### Task:
Leaving all pictures out, output exactly and only the line containing "turquoise cake: 2 -> 1" and the lines that follow it to the end of the material below.

BEGIN

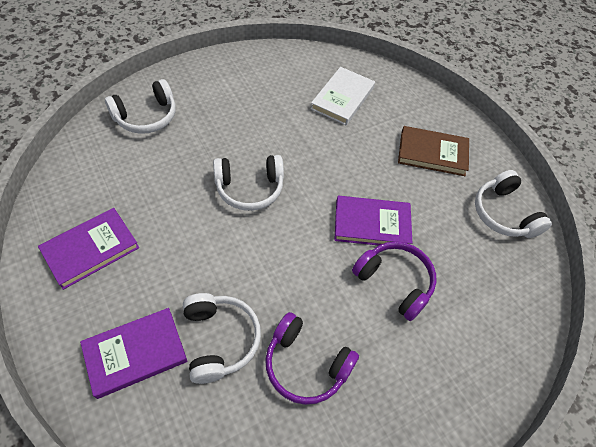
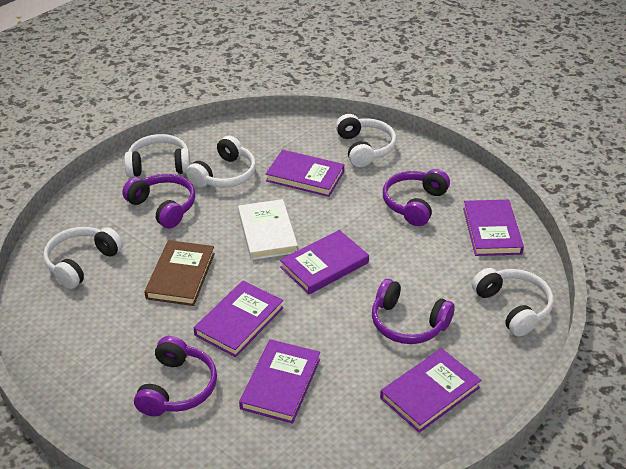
purple book: 3 -> 6
purple headphones: 2 -> 4
white headphones: 4 -> 5

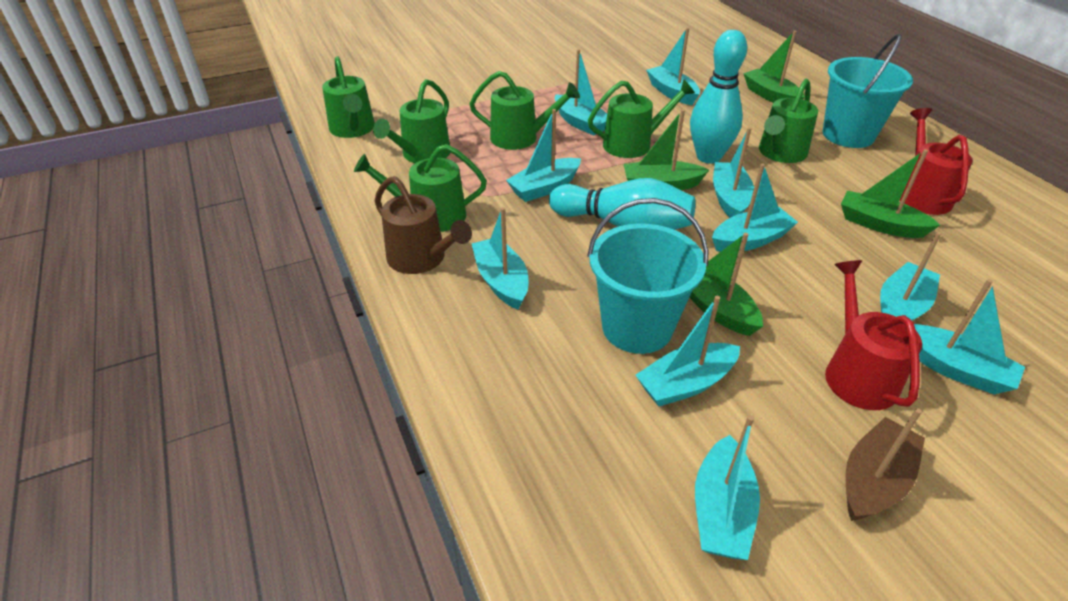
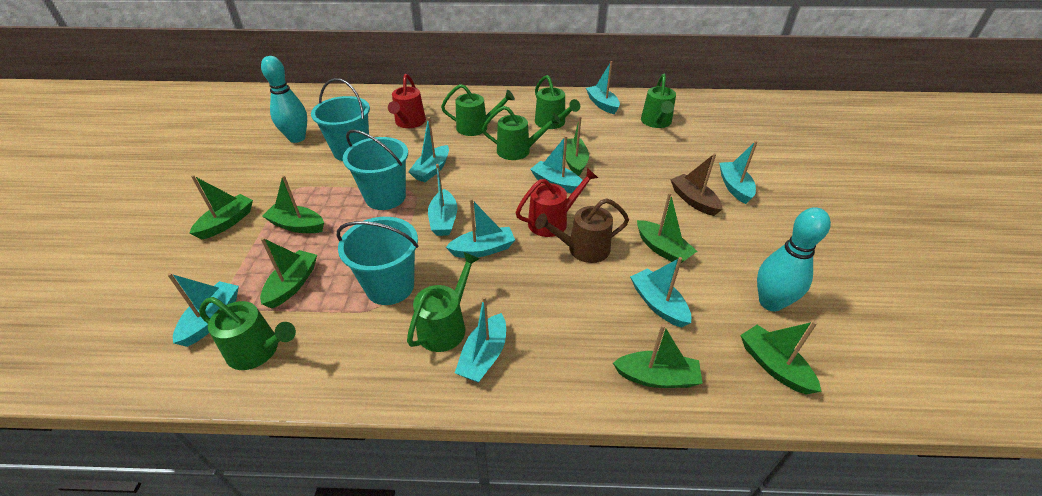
green boat: 4 -> 7
turquoise boat: 10 -> 9
turquoise bucket: 2 -> 3

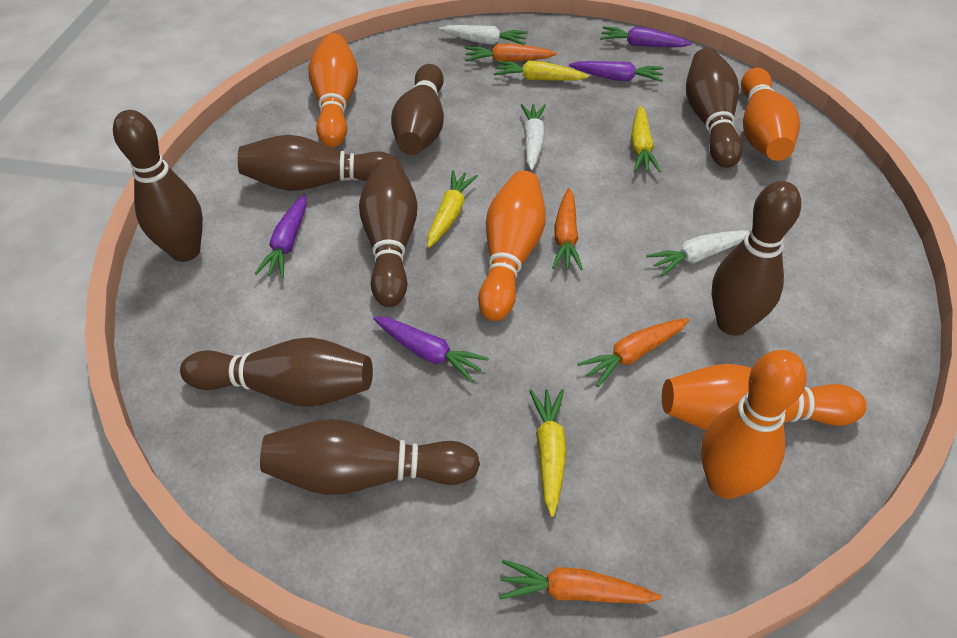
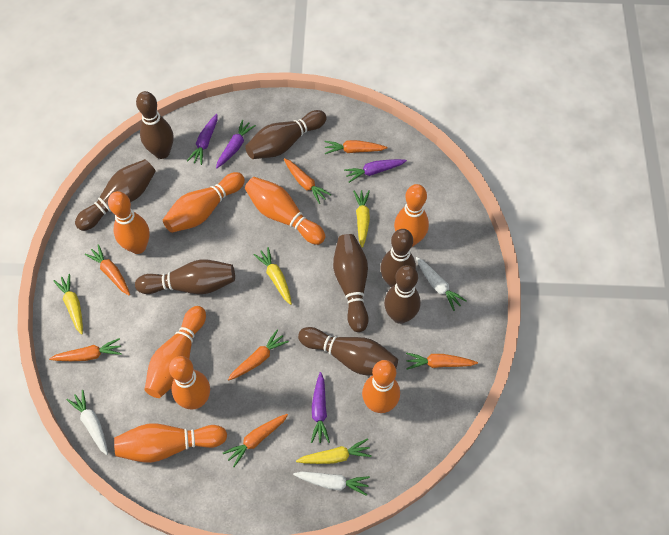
orange bowling pin: 5 -> 8
orange carrot: 4 -> 7

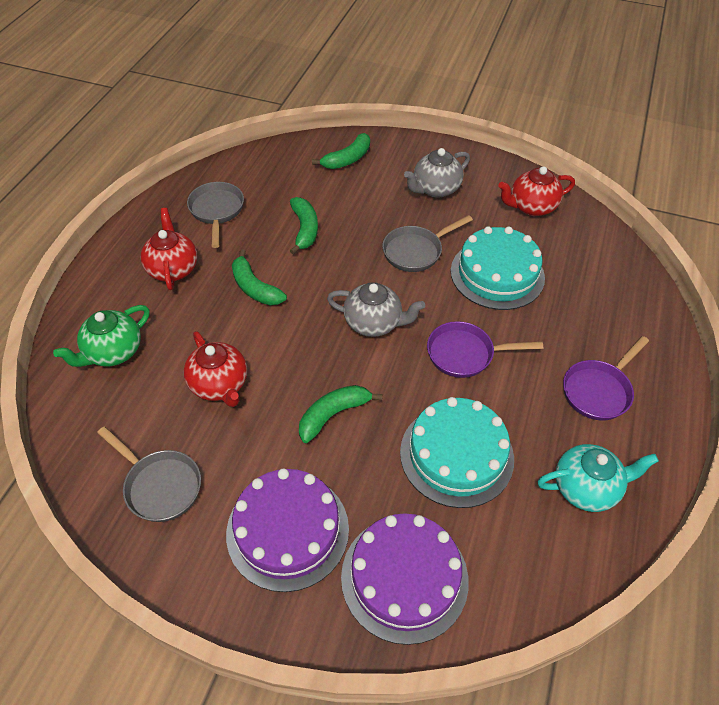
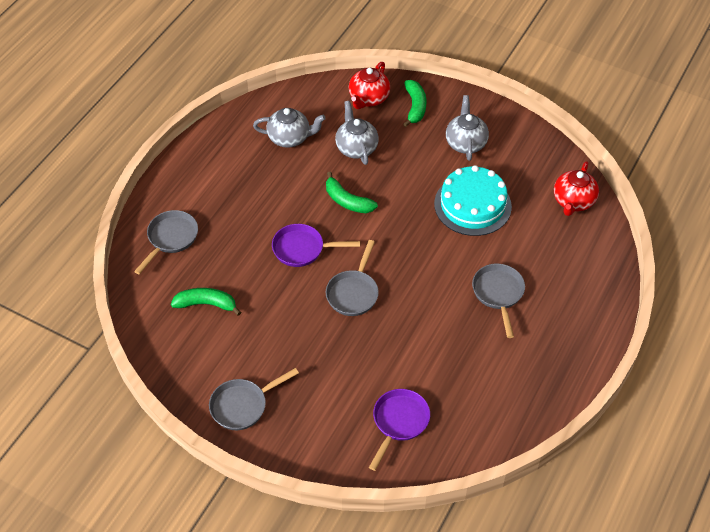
green banana: 4 -> 3
green teapot: 1 -> 0
grey pan: 3 -> 4
grey teapot: 2 -> 3
purple cake: 2 -> 0
red teapot: 3 -> 2
turquoise cake: 2 -> 1
turquoise teapot: 1 -> 0

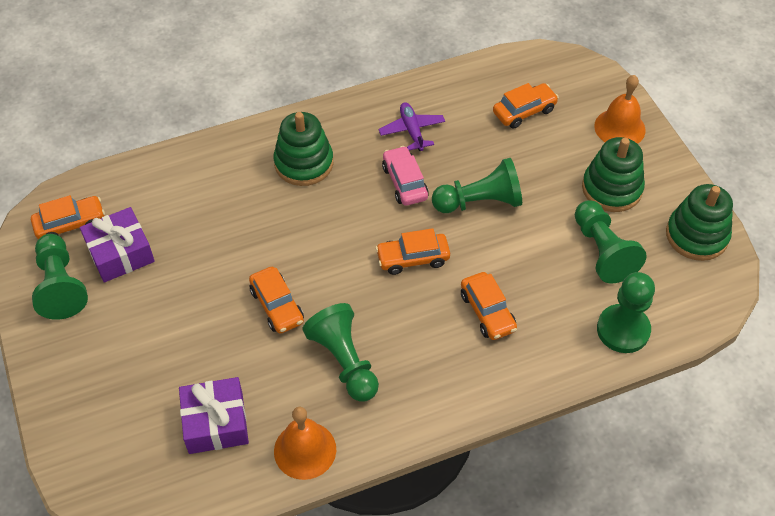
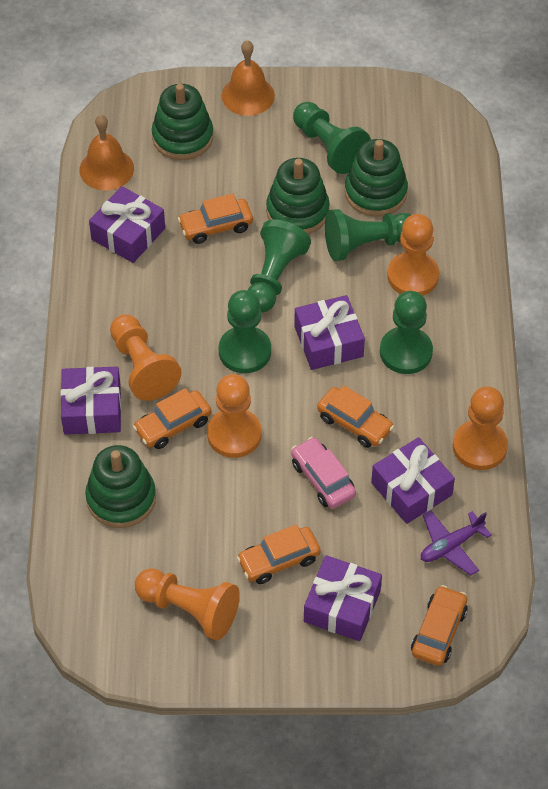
green stacking toy: 3 -> 4
orange pawn: 0 -> 5
purple gift: 2 -> 5

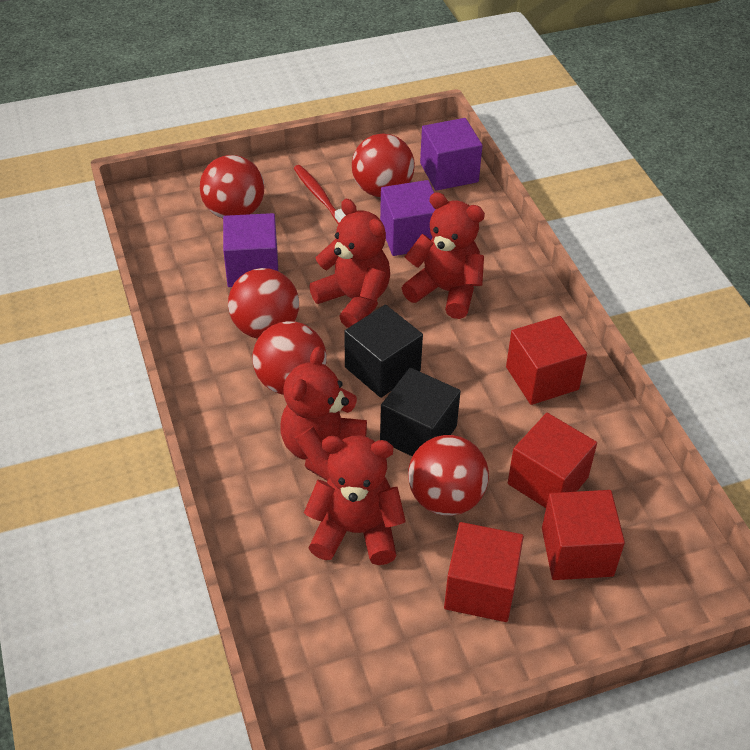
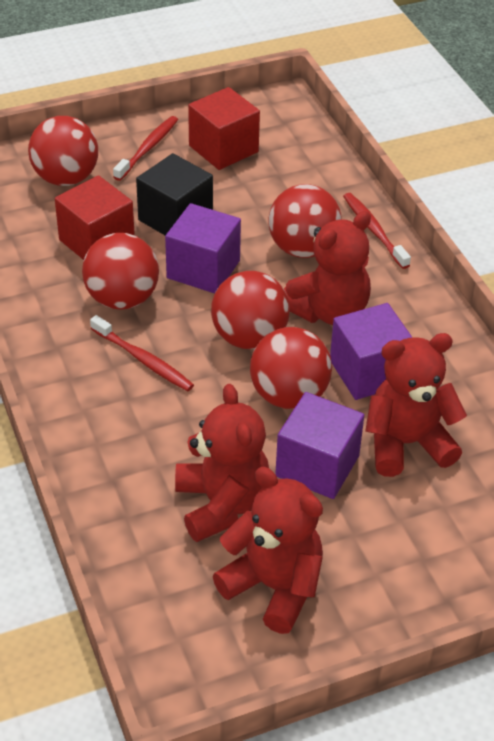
black cube: 2 -> 1
red cube: 4 -> 2
red toothbrush: 1 -> 3

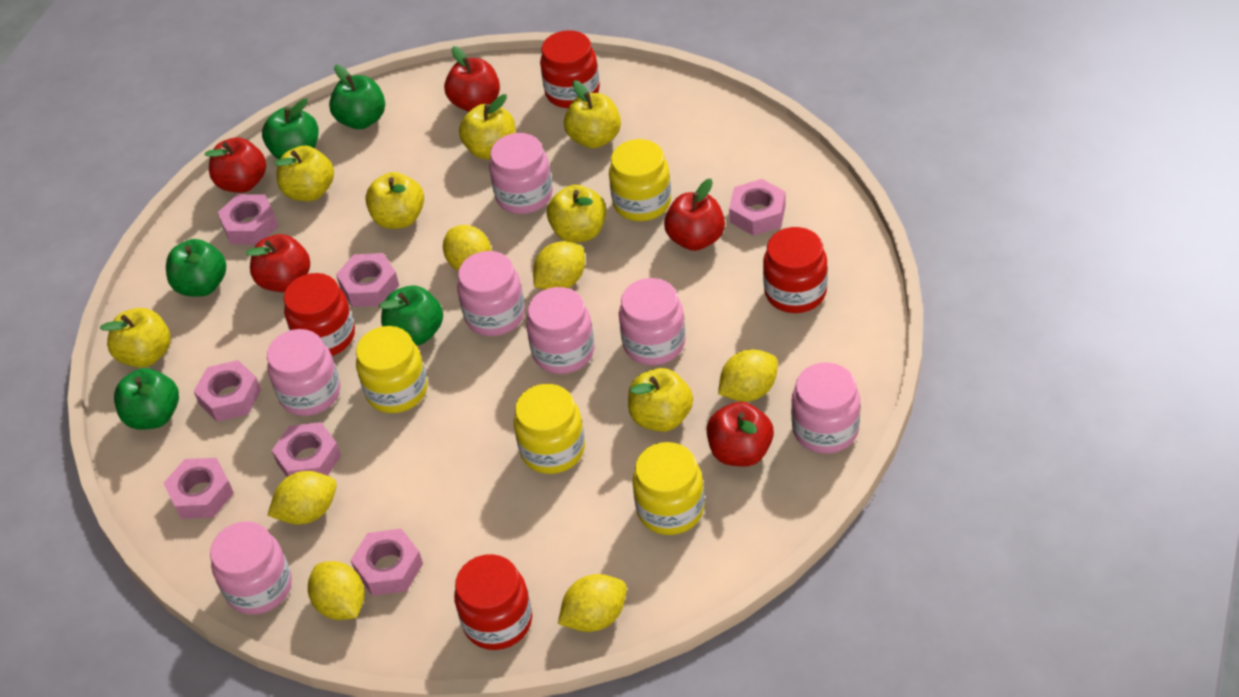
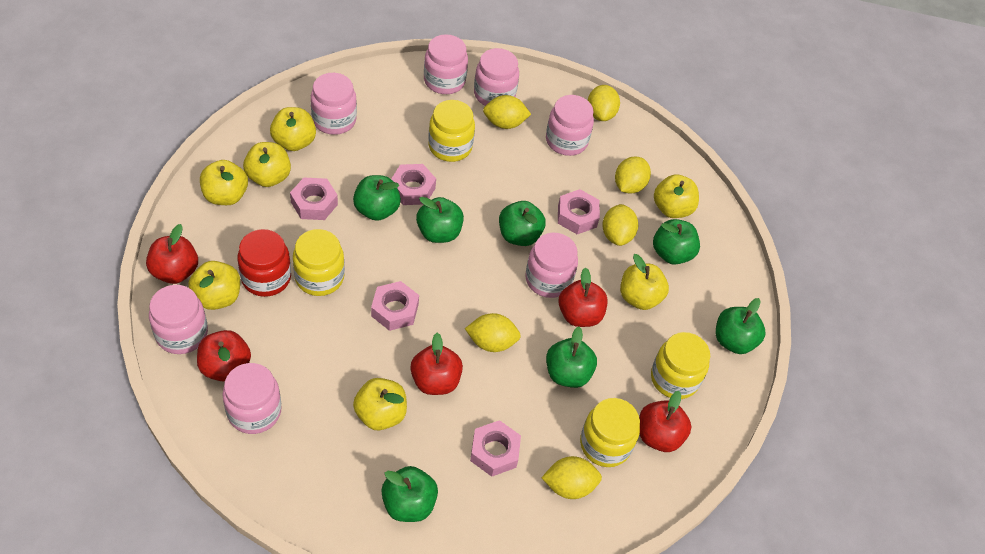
green apple: 5 -> 7
pink nut: 7 -> 5
red jar: 4 -> 1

END

### Answer to this problem:
turquoise cake: 2 -> 1
turquoise teapot: 1 -> 0

green stacking toy: 3 -> 4
orange pawn: 0 -> 5
purple gift: 2 -> 5

black cube: 2 -> 1
red cube: 4 -> 2
red toothbrush: 1 -> 3

green apple: 5 -> 7
pink nut: 7 -> 5
red jar: 4 -> 1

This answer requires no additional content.